Source material -
* * * * * * * * *

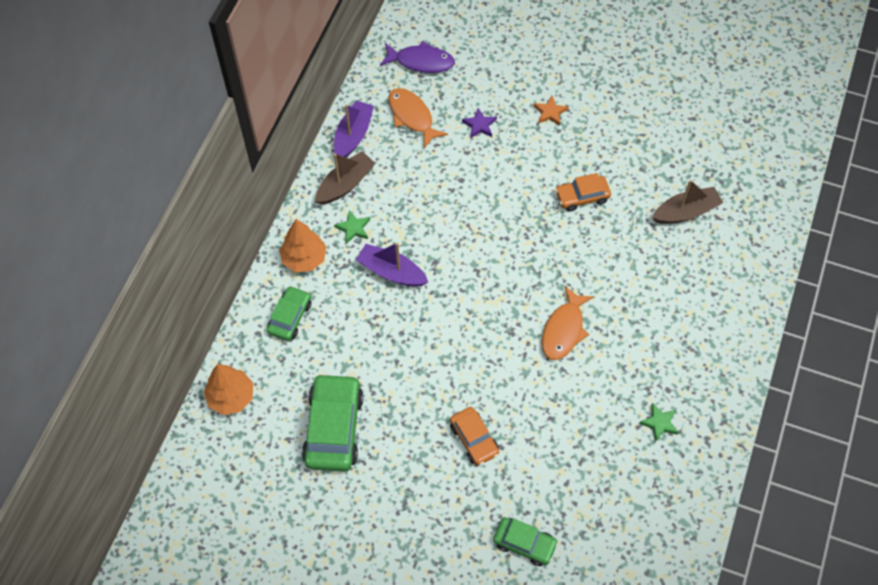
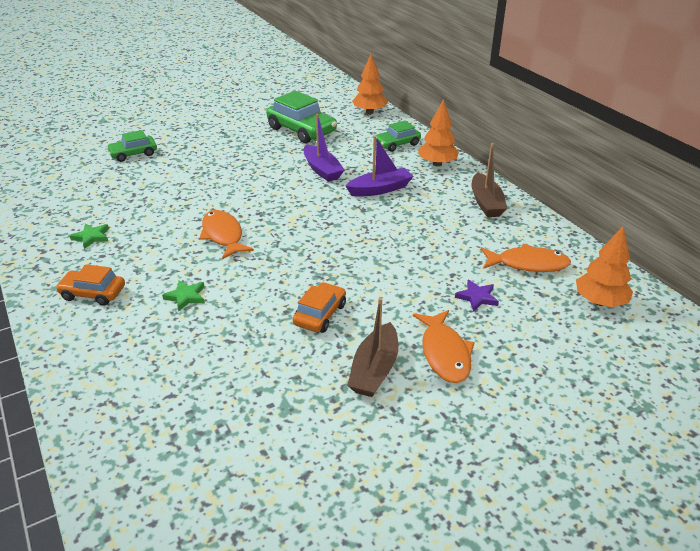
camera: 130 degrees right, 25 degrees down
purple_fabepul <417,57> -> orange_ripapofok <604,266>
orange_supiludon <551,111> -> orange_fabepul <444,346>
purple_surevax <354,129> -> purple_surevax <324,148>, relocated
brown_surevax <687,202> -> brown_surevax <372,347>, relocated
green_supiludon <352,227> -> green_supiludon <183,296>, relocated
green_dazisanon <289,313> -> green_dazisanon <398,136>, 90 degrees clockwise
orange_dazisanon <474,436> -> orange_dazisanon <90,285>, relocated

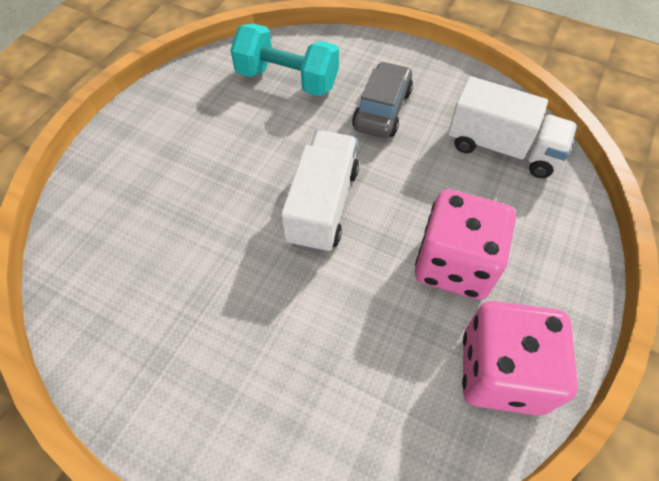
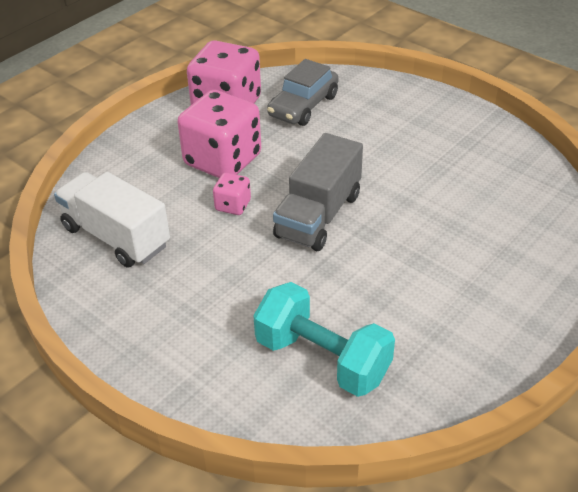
camera: 165 degrees left, 15 degrees down
grey_dazisanon <382,99> -> grey_dazisanon <302,92>, relocated
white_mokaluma <320,191> -> grey_mokaluma <318,192>
none -> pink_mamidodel <232,194>

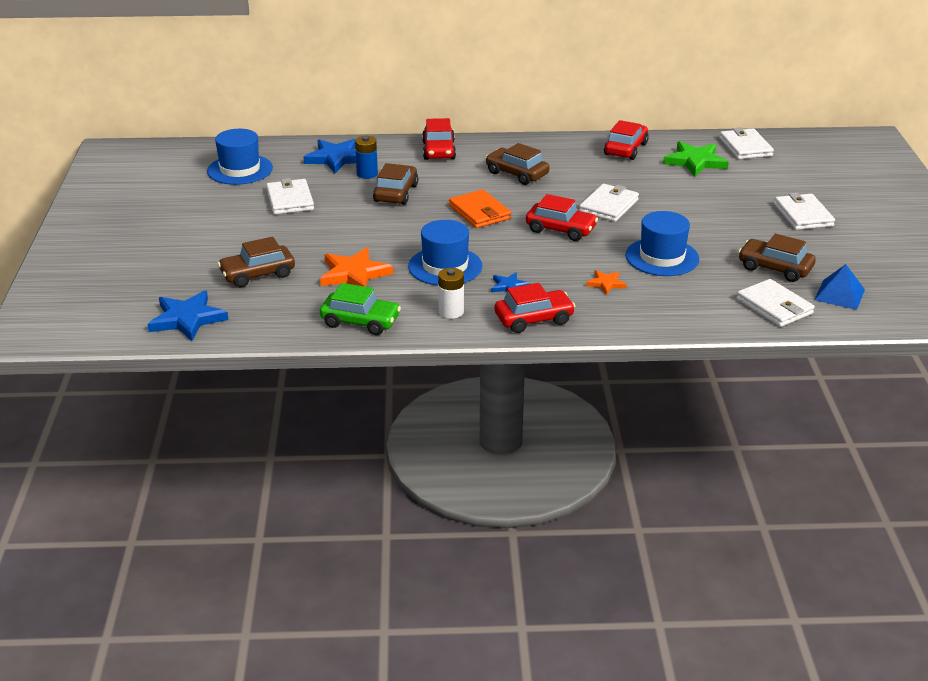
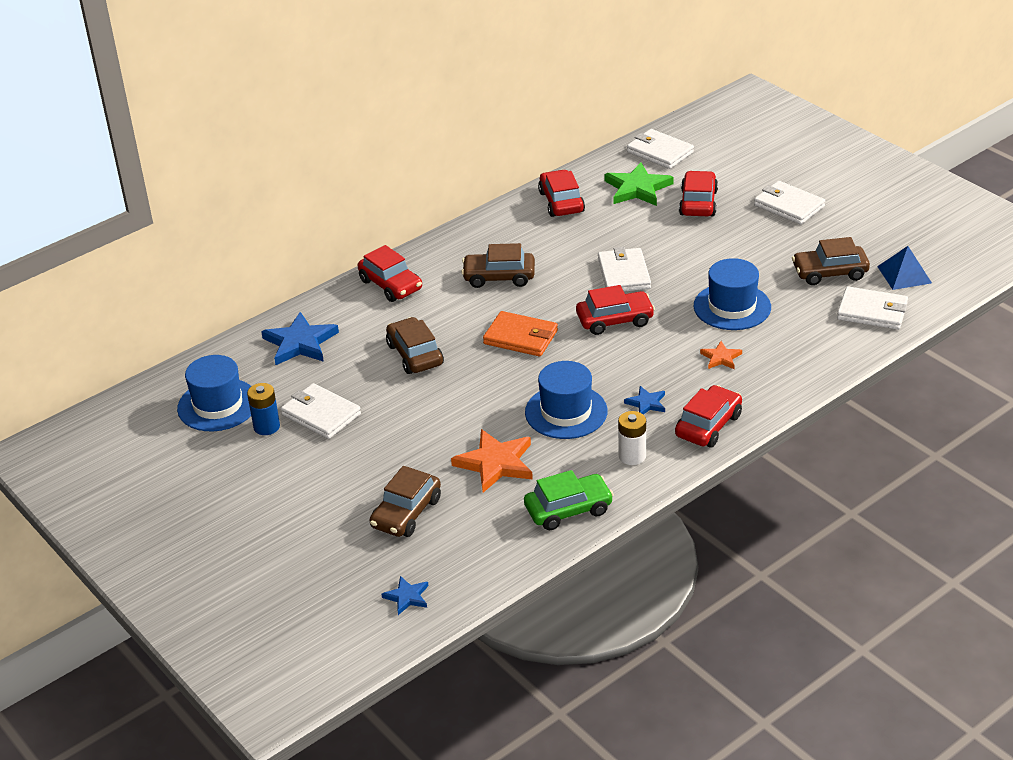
camera: 35 degrees left, 5 degrees up
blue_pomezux <366,157> -> blue_pomezux <263,409>, relocated
blue_supiludon <188,315> -> blue_supiludon <405,595>, x0.53
none -> red_dazisanon <698,193>

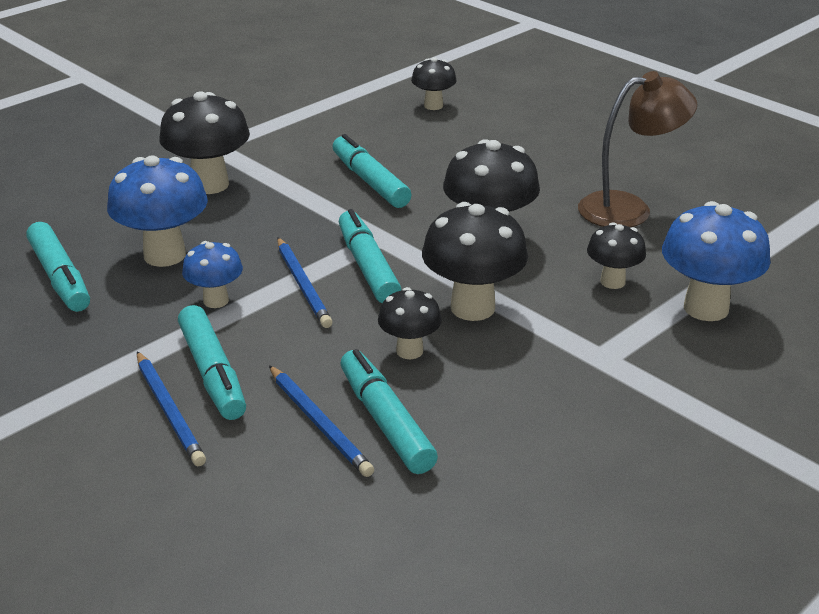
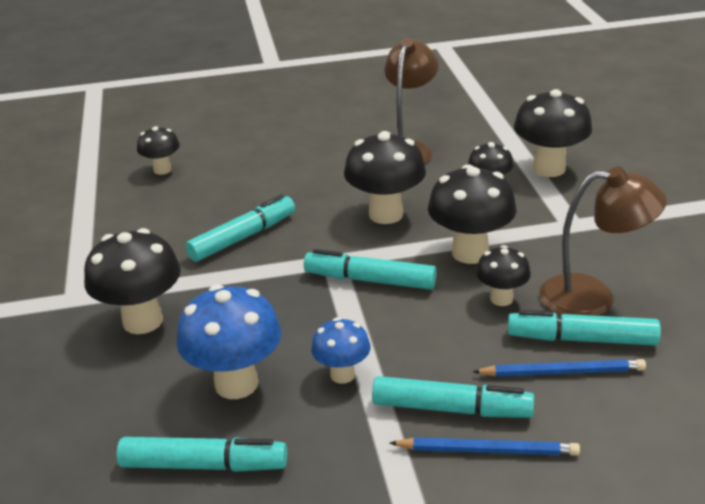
camera: 55 degrees left, 0 degrees up
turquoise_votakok <372,171> -> turquoise_votakok <240,228>, 135 degrees clockwise
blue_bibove <716,261> -> black_bibove <553,133>
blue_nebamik <305,283> -> none
none -> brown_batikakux <603,241>

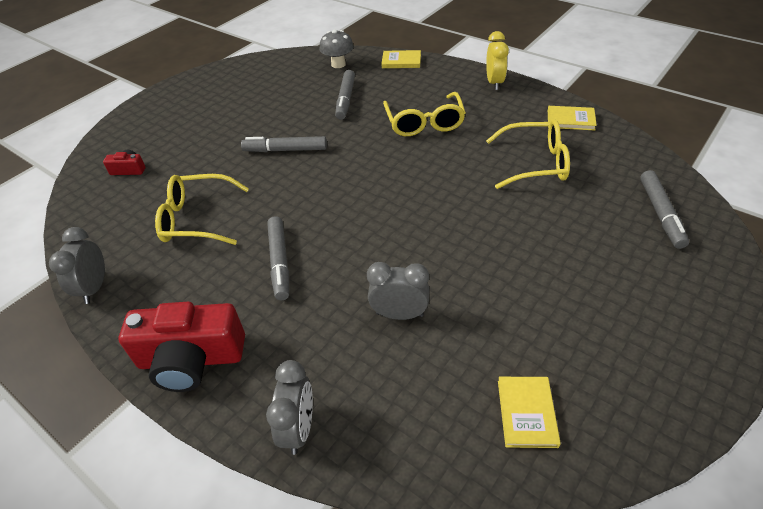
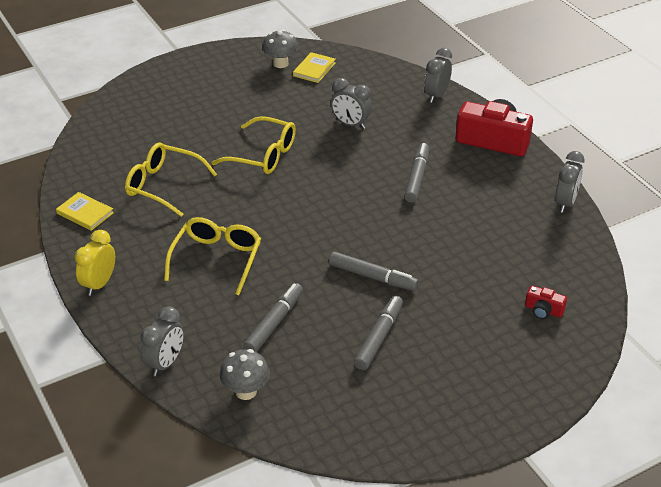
camera: 160 degrees left, 5 degrees down
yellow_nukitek <401,59> -> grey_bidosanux <162,341>
grey_votakok <664,209> -> grey_votakok <378,333>, relocated
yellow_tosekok <202,209> -> yellow_tosekok <253,145>, relocated
none -> grey_bibove <280,48>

* * * * * * * * *

To do -
The copy should hold exactly the lines from the line containing "purple_fabepul <417,57> ->" through the last line of the records, both included, and no pictures or other lines.

Answer to this exercise -
purple_fabepul <417,57> -> orange_ripapofok <604,266>
orange_supiludon <551,111> -> orange_fabepul <444,346>
purple_surevax <354,129> -> purple_surevax <324,148>, relocated
brown_surevax <687,202> -> brown_surevax <372,347>, relocated
green_supiludon <352,227> -> green_supiludon <183,296>, relocated
green_dazisanon <289,313> -> green_dazisanon <398,136>, 90 degrees clockwise
orange_dazisanon <474,436> -> orange_dazisanon <90,285>, relocated

camera: 165 degrees left, 15 degrees down
grey_dazisanon <382,99> -> grey_dazisanon <302,92>, relocated
white_mokaluma <320,191> -> grey_mokaluma <318,192>
none -> pink_mamidodel <232,194>

camera: 35 degrees left, 5 degrees up
blue_pomezux <366,157> -> blue_pomezux <263,409>, relocated
blue_supiludon <188,315> -> blue_supiludon <405,595>, x0.53
none -> red_dazisanon <698,193>

camera: 55 degrees left, 0 degrees up
turquoise_votakok <372,171> -> turquoise_votakok <240,228>, 135 degrees clockwise
blue_bibove <716,261> -> black_bibove <553,133>
blue_nebamik <305,283> -> none
none -> brown_batikakux <603,241>

camera: 160 degrees left, 5 degrees down
yellow_nukitek <401,59> -> grey_bidosanux <162,341>
grey_votakok <664,209> -> grey_votakok <378,333>, relocated
yellow_tosekok <202,209> -> yellow_tosekok <253,145>, relocated
none -> grey_bibove <280,48>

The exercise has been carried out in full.